» What is expected
Some lines below hold "Schlüssel". Pick them out and copy them.

» Recorded information

►

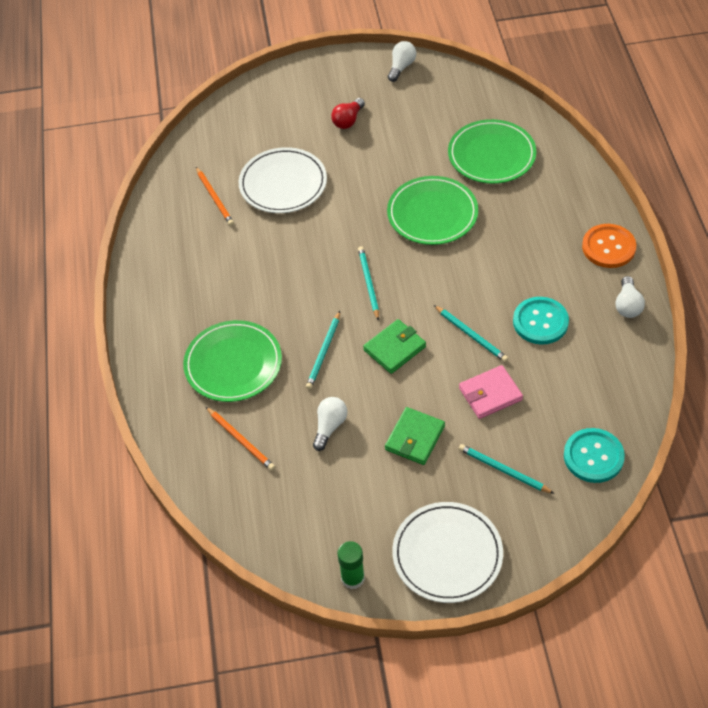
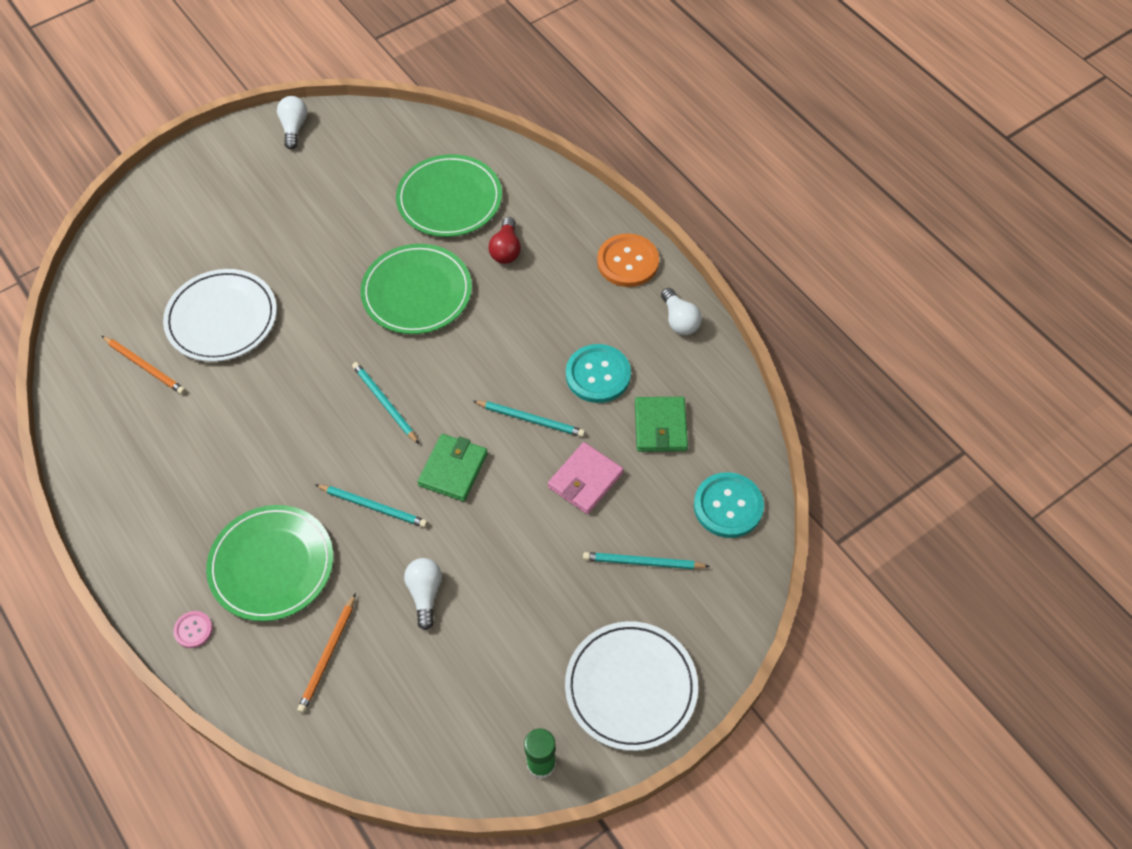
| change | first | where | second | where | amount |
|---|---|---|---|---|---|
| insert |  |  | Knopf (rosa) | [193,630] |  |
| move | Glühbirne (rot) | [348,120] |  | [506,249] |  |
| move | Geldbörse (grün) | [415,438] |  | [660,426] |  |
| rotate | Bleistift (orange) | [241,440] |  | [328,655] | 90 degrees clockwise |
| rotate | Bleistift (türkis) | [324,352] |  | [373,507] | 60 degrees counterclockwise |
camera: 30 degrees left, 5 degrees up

◄
►

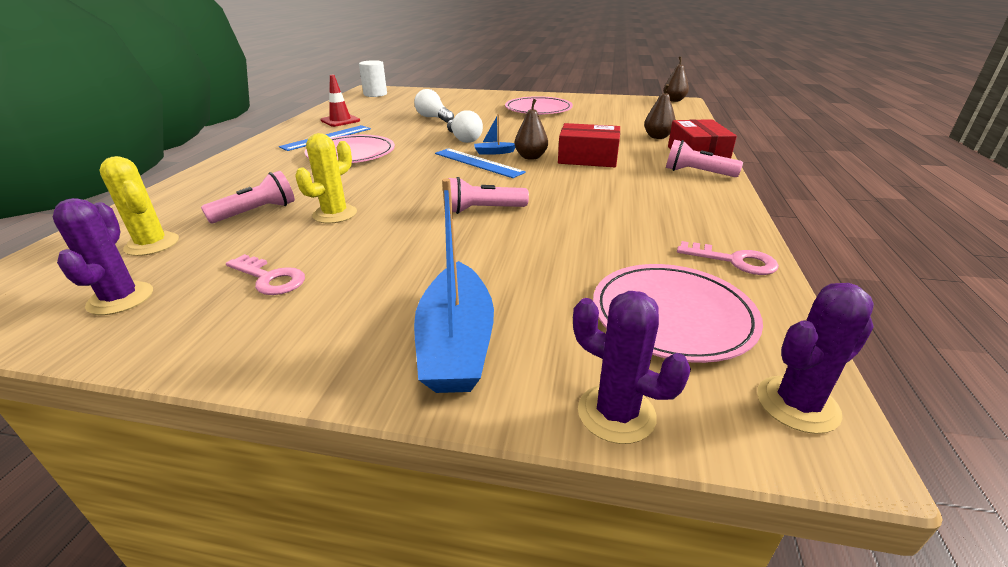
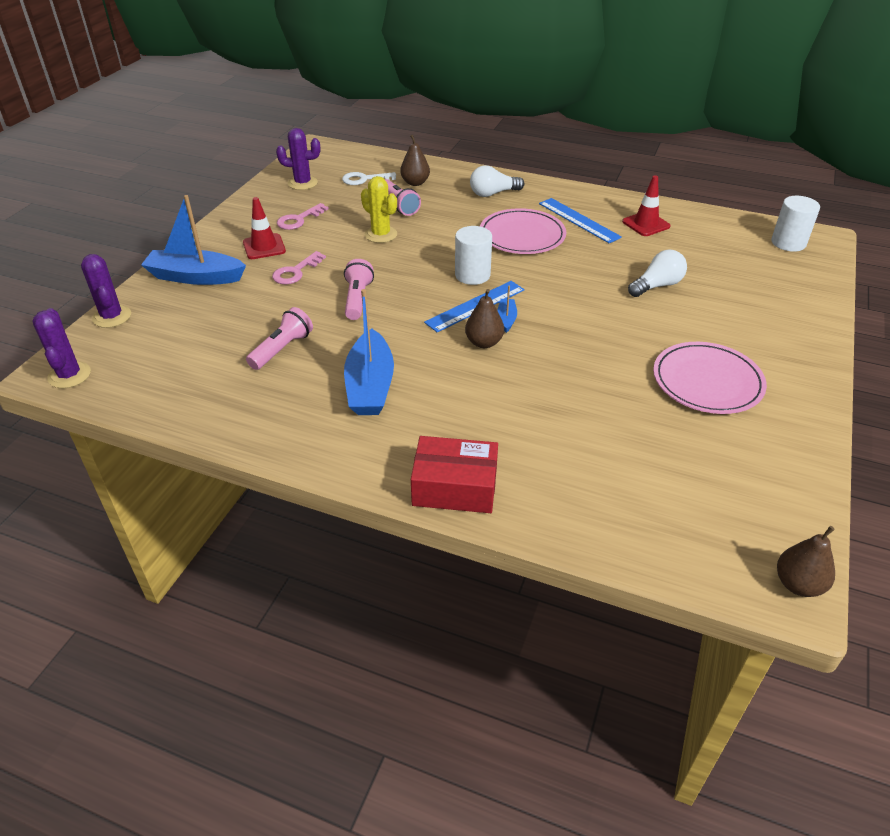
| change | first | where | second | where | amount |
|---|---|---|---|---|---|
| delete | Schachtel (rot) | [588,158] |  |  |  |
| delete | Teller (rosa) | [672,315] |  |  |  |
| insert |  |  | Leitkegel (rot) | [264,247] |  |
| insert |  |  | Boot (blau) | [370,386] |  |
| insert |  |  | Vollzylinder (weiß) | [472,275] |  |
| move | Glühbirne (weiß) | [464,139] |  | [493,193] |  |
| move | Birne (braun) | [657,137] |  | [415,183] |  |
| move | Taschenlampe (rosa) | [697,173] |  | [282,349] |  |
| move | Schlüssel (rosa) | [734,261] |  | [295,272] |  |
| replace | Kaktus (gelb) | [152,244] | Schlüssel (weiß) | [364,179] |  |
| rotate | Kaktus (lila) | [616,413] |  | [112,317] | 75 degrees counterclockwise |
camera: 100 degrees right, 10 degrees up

◄

» Output of the task
| move | Schlüssel (rosa) | [734,261] |  | [295,272] |  |
| replace | Kaktus (gelb) | [152,244] | Schlüssel (weiß) | [364,179] |  |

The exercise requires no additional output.